Required work:
Print every entry exactly as written.

### Data shown

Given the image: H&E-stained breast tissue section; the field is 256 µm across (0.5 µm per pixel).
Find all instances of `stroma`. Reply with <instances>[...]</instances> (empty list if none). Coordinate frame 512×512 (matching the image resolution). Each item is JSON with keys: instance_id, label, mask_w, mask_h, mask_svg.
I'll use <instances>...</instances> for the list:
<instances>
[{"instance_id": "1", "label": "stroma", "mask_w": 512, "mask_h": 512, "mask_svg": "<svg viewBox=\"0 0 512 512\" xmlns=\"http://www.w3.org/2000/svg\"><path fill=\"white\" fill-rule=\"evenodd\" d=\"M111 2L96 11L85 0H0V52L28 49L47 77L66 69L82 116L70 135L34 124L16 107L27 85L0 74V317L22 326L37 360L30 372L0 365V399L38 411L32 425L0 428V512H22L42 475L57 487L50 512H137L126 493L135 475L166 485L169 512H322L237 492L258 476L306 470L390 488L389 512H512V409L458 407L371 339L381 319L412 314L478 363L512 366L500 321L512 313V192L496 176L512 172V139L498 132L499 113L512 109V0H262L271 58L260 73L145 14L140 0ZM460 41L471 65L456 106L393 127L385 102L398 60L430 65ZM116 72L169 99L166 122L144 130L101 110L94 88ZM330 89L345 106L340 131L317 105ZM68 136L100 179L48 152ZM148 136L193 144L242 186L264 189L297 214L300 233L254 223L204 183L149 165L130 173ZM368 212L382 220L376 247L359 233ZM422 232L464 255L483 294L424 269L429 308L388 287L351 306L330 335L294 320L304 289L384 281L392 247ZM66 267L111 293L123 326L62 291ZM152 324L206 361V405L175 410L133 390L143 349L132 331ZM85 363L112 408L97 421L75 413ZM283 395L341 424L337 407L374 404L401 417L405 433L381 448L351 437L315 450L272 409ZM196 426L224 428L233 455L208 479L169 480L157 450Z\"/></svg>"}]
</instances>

######

Task response:
Given the image: H&E-stained breast tissue section; the field is 256 µm across (0.5 µm per pixel).
Find all instances of `stroma`. Reply with <instances>[...]</instances> (empty list if none). Coordinate frame 512×512 (matching the image resolution). Each item is JSON with keys: instance_id, label, mask_w, mask_h, mask_svg.
I'll use <instances>...</instances> for the list:
<instances>
[{"instance_id": "1", "label": "stroma", "mask_w": 512, "mask_h": 512, "mask_svg": "<svg viewBox=\"0 0 512 512\" xmlns=\"http://www.w3.org/2000/svg\"><path fill=\"white\" fill-rule=\"evenodd\" d=\"M111 2L96 11L85 0H0V52L28 49L47 77L66 69L82 116L70 135L34 124L16 107L27 85L0 74V317L22 326L37 360L30 372L0 365V399L38 411L32 425L0 428V512H22L42 475L57 487L50 512H137L126 493L135 475L166 485L169 512H322L237 492L258 476L306 470L390 488L389 512H512V409L458 407L371 339L381 319L412 314L478 363L512 366L500 321L512 313V192L496 176L512 172V139L498 132L499 113L512 109V0H262L271 58L260 73L145 14L140 0ZM460 41L471 65L456 106L393 127L385 102L398 60L430 65ZM116 72L169 99L166 122L144 130L101 110L94 88ZM330 89L345 106L340 131L317 105ZM68 136L100 179L48 152ZM148 136L193 144L242 186L264 189L297 214L300 233L254 223L204 183L149 165L130 173ZM368 212L382 220L376 247L359 233ZM422 232L464 255L483 294L424 269L429 308L388 287L351 306L330 335L294 320L304 289L384 281L392 247ZM66 267L111 293L123 326L62 291ZM152 324L206 361V405L175 410L133 390L143 349L132 331ZM85 363L112 408L97 421L75 413ZM283 395L341 424L337 407L374 404L401 417L405 433L381 448L351 437L315 450L272 409ZM196 426L224 428L233 455L208 479L169 480L157 450Z\"/></svg>"}]
</instances>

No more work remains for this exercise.